> The problem:
Excluding pictures, give the entries again exactly as they appear.

> Provided entries:
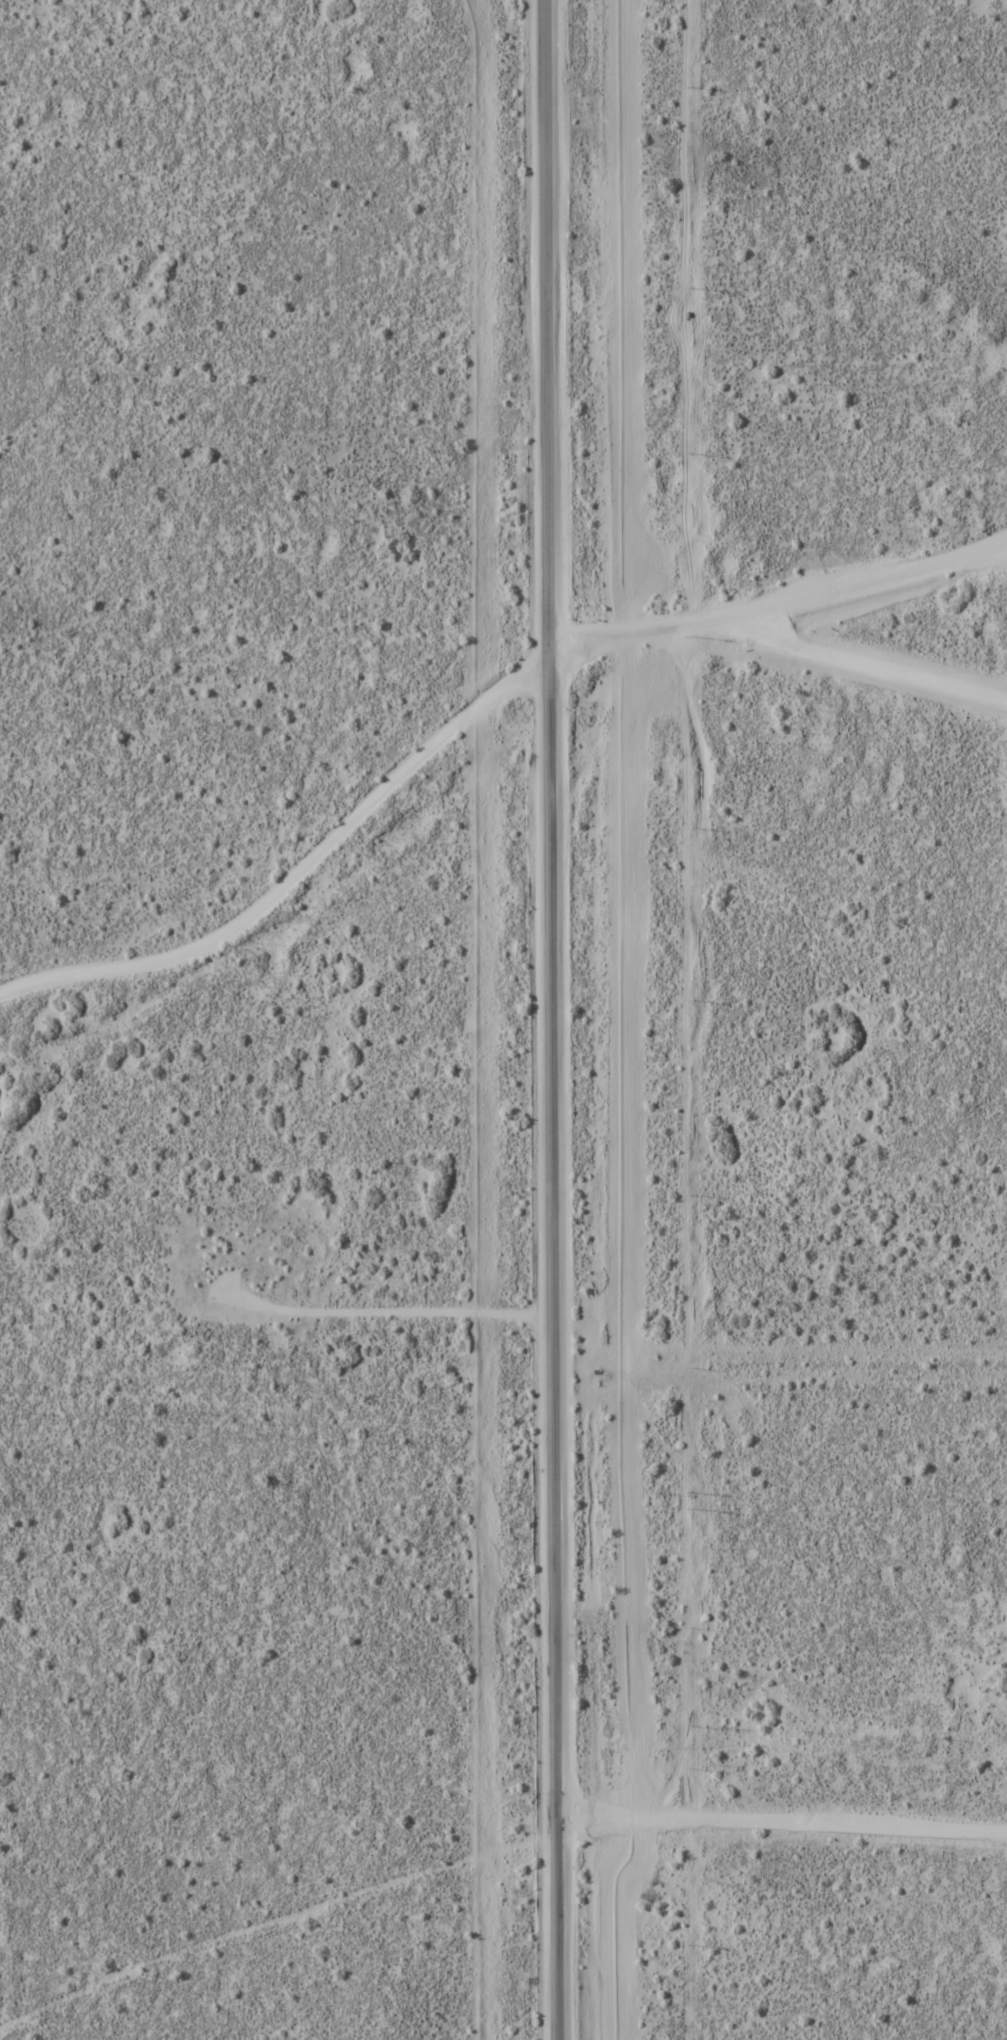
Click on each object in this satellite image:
road: (999, 539)
road: (856, 656)
road: (473, 707)
road: (548, 1020)
road: (409, 1307)
road: (780, 1817)

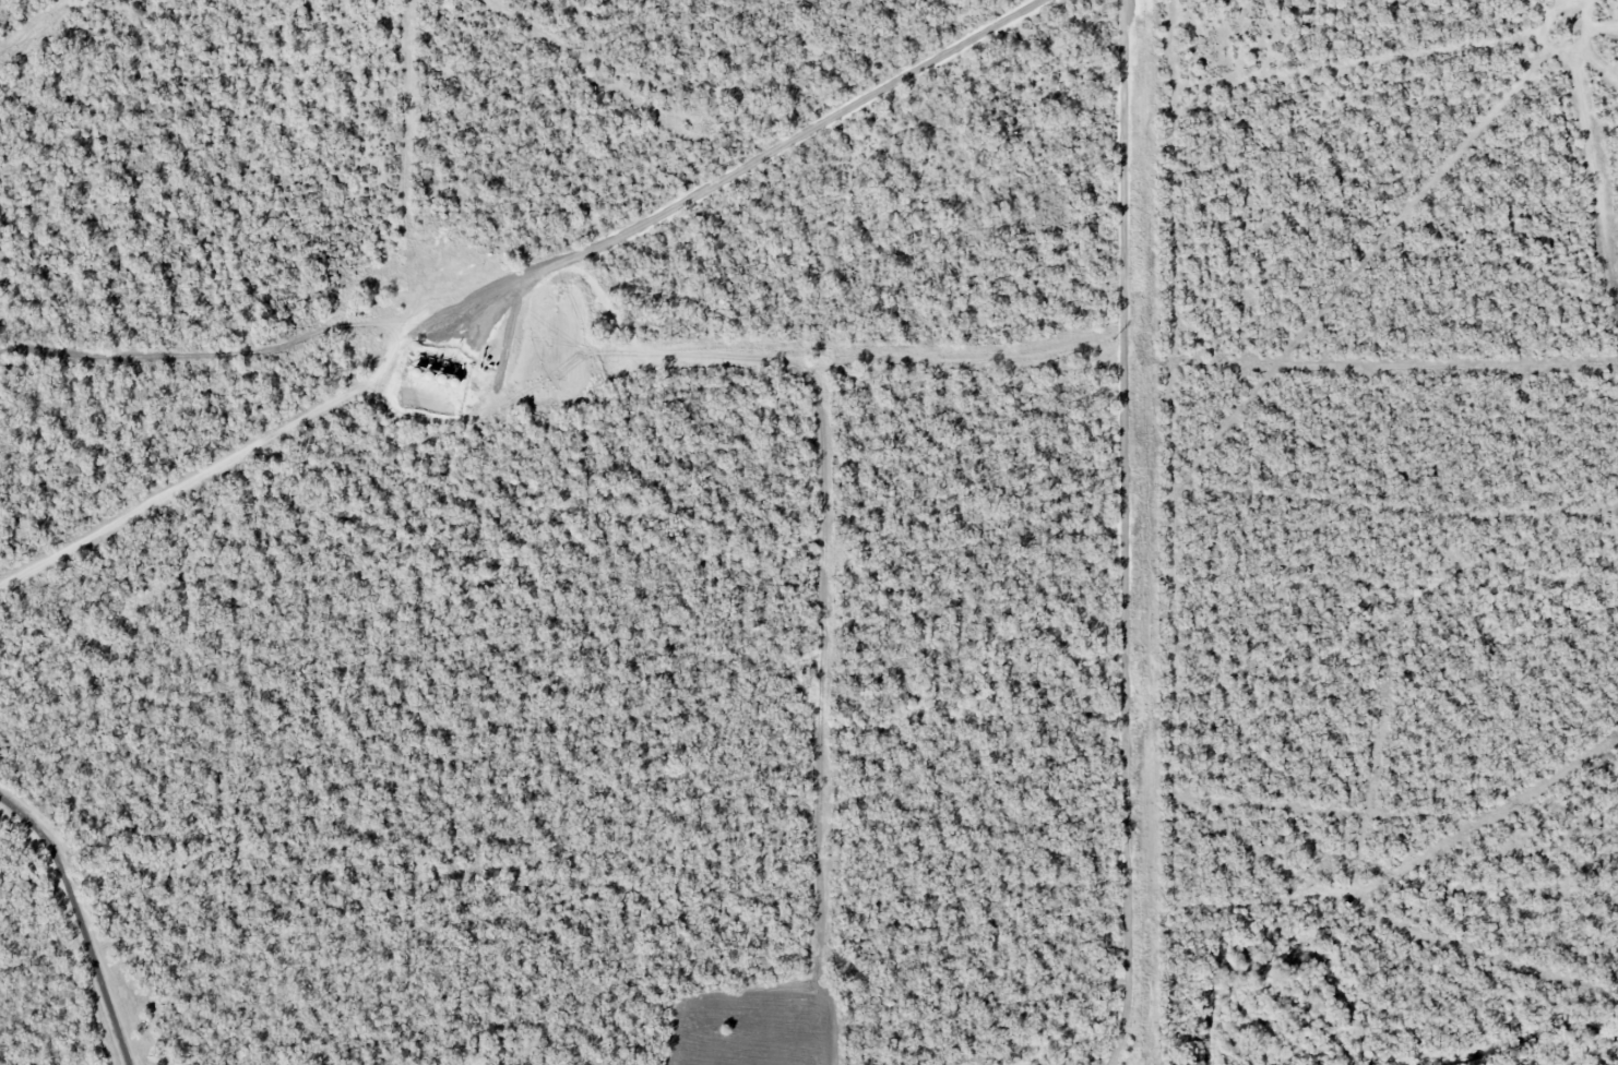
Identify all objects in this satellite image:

> Answer below:
Click on each object in this satellite image:
road: (999, 539)
road: (856, 656)
road: (473, 707)
road: (548, 1020)
road: (409, 1307)
road: (780, 1817)

Identify all objects in this satellite image:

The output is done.